AIM OF THE EXERCISE: Skipping all pictures, please restate word for word the lines from the one that contains "J3 pin 1: COM -> N_1" through the last line of the entries.

DATA EXTRACTS:
▼
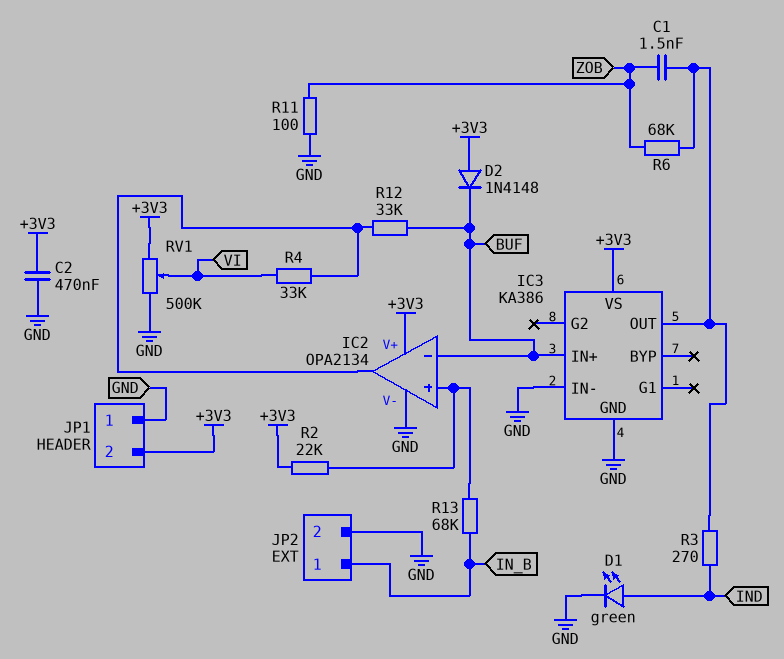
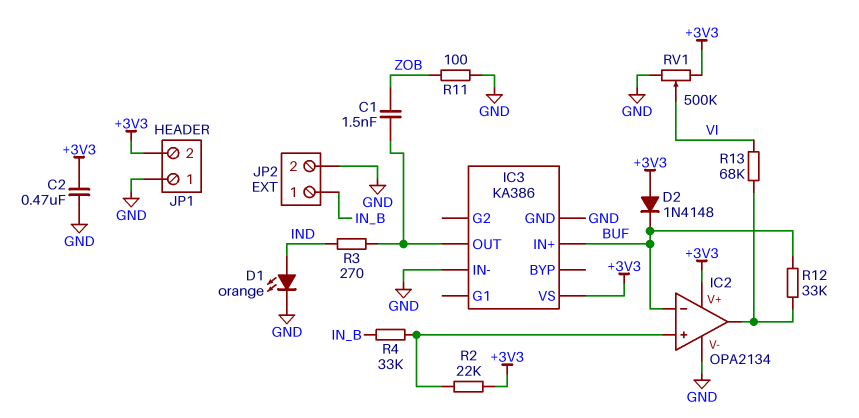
D1: LED green (A IND, K GND) -> LED orange (A IND, K GND)
R4: 33k (IC2/out, VI) -> 33k (IC2/in+, IN_B)
R6: 68k (IC3/OUT, ZOB) -> none
R13: 68k (IC2/in+, IN_B) -> 68k (IC2/out, VI)

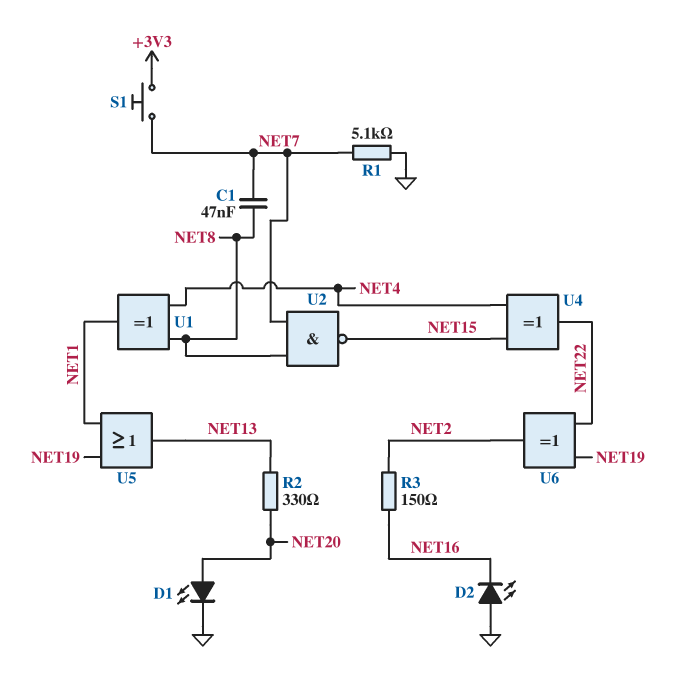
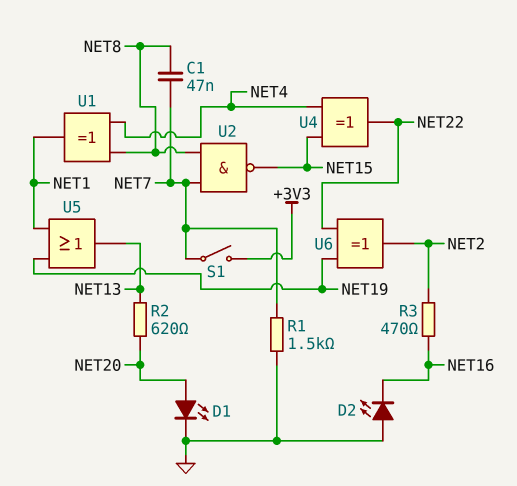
R1: 5.1k (GND, NET7) -> 1.5k (GND, NET7)
R2: 330 (NET13, NET20) -> 620 (NET13, NET20)
R3: 150 (NET2, NET16) -> 470 (NET2, NET16)
S1: button (+3V3, NET7) -> switch (+3V3, NET7)

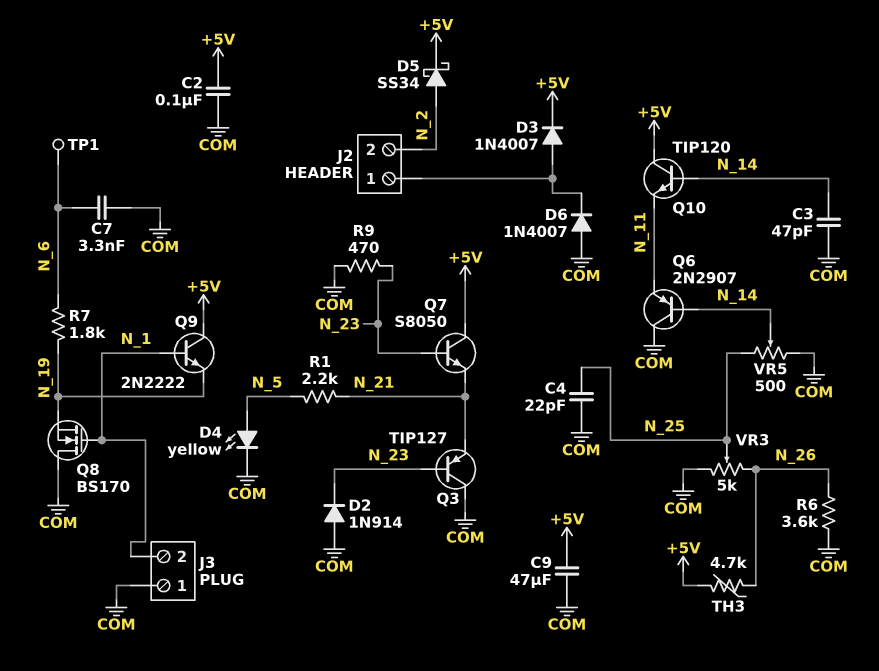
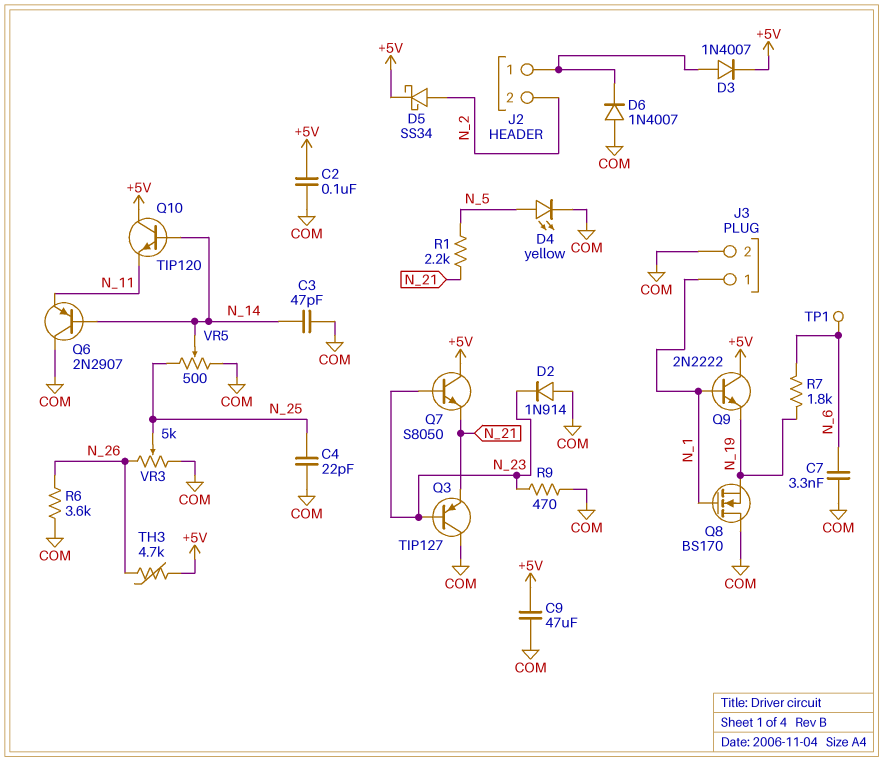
J3 pin 1: COM -> N_1
J3 pin 2: N_1 -> COM

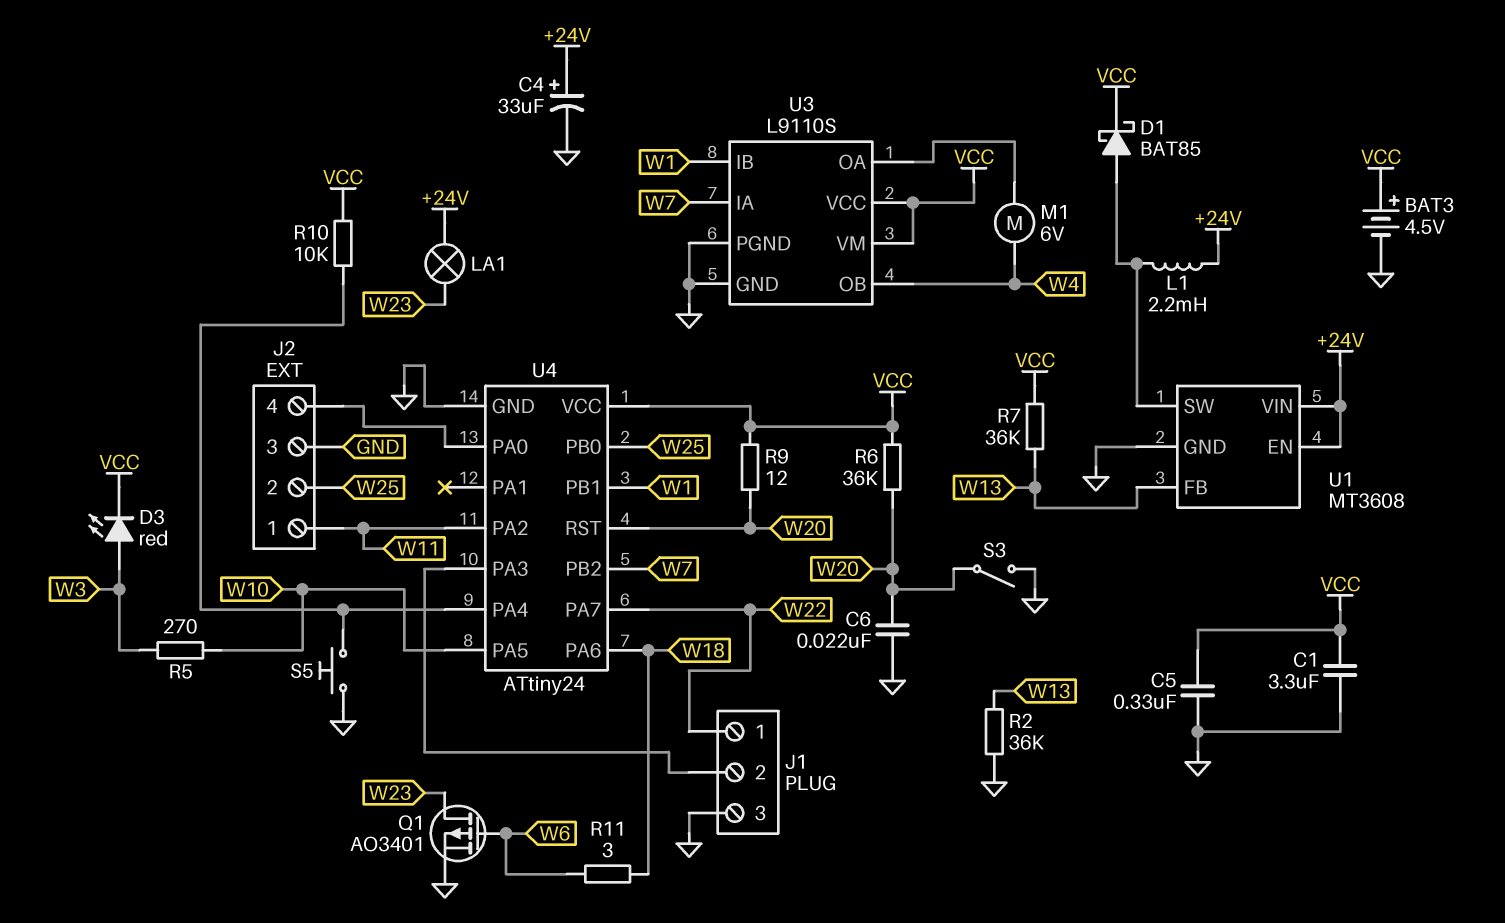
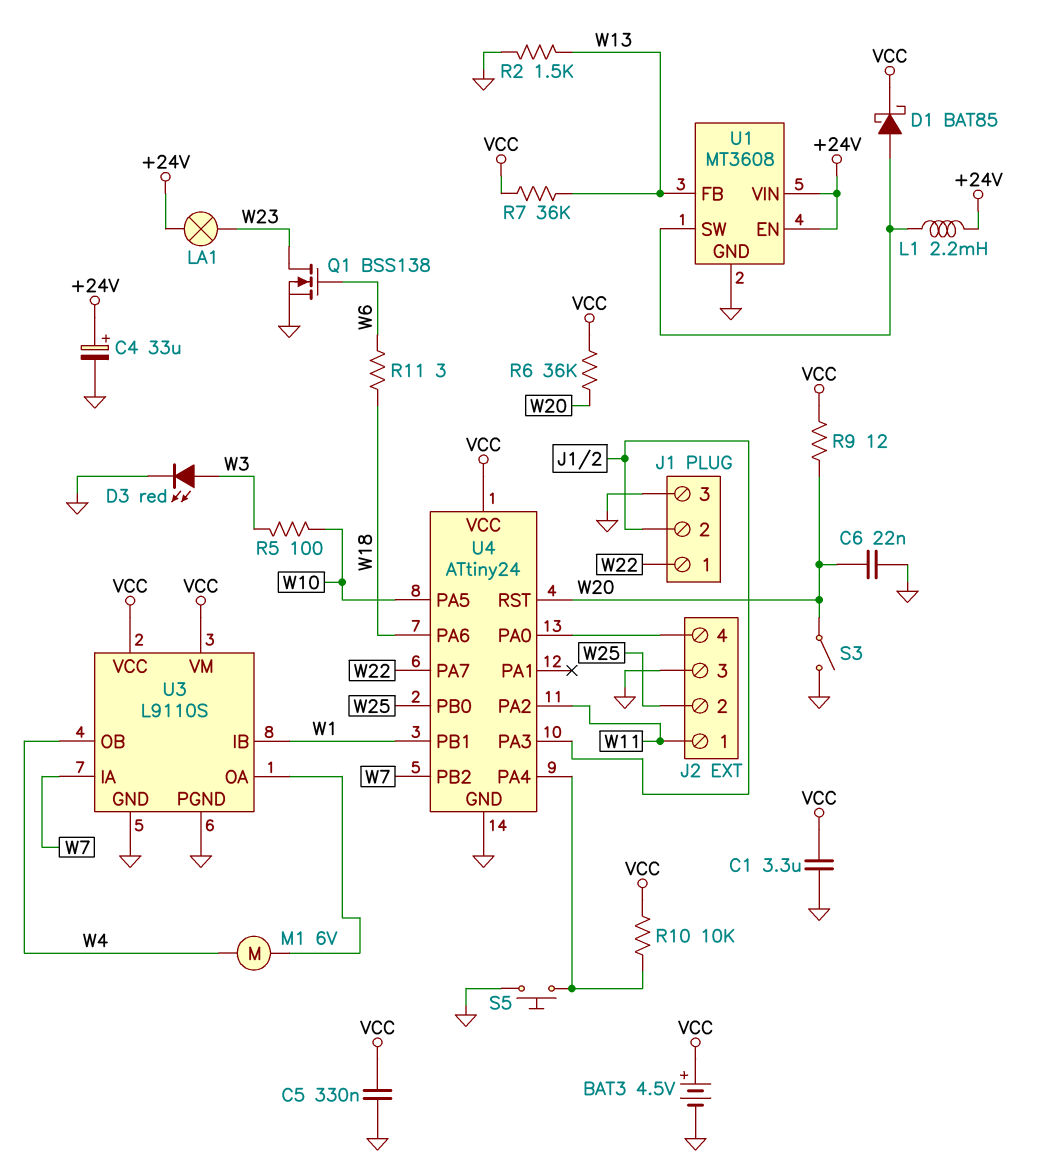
D3: LED red (A W3, K VCC) -> LED red (A W3, K GND)
Q1: PMOS AO3401 (G W6, D W23, S GND) -> NMOS BSS138 (G W6, D W23, S GND)
R2: 36k (GND, W13) -> 1.5k (GND, W13)
R5: 270 (W3, W10) -> 100 (W3, W10)

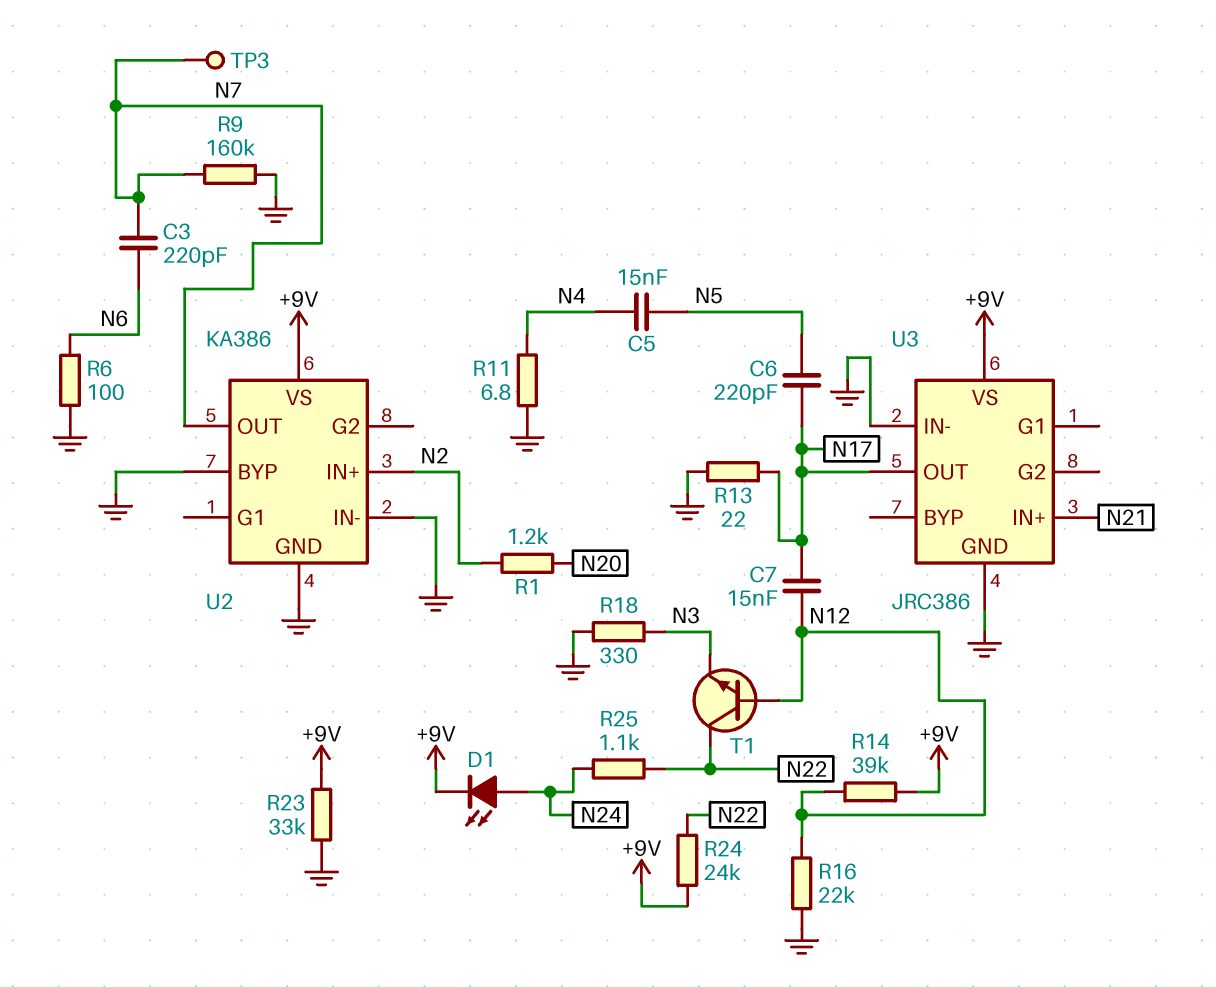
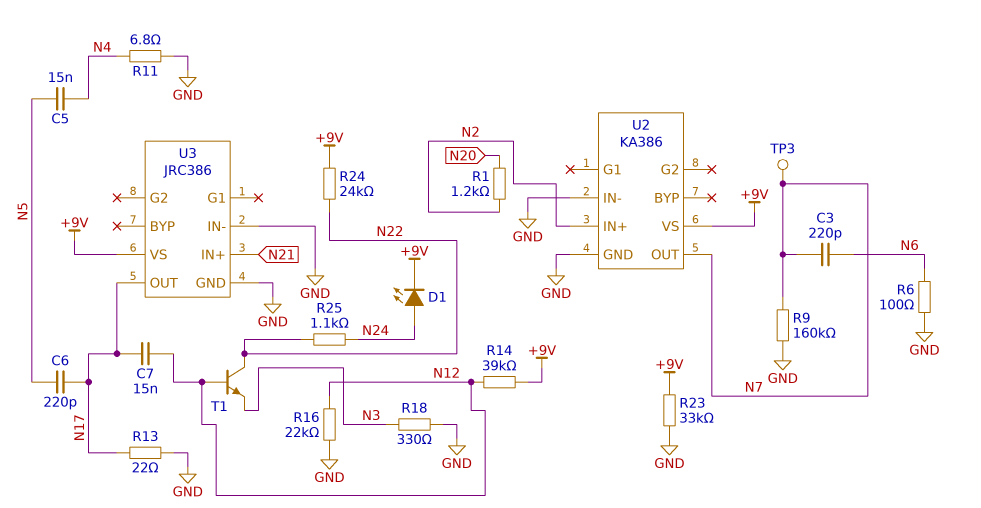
U2 pin BYP: GND -> none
▲
TASK SOLUTION:
J3 pin 1: COM -> N_1
J3 pin 2: N_1 -> COM

D3: LED red (A W3, K VCC) -> LED red (A W3, K GND)
Q1: PMOS AO3401 (G W6, D W23, S GND) -> NMOS BSS138 (G W6, D W23, S GND)
R2: 36k (GND, W13) -> 1.5k (GND, W13)
R5: 270 (W3, W10) -> 100 (W3, W10)

U2 pin BYP: GND -> none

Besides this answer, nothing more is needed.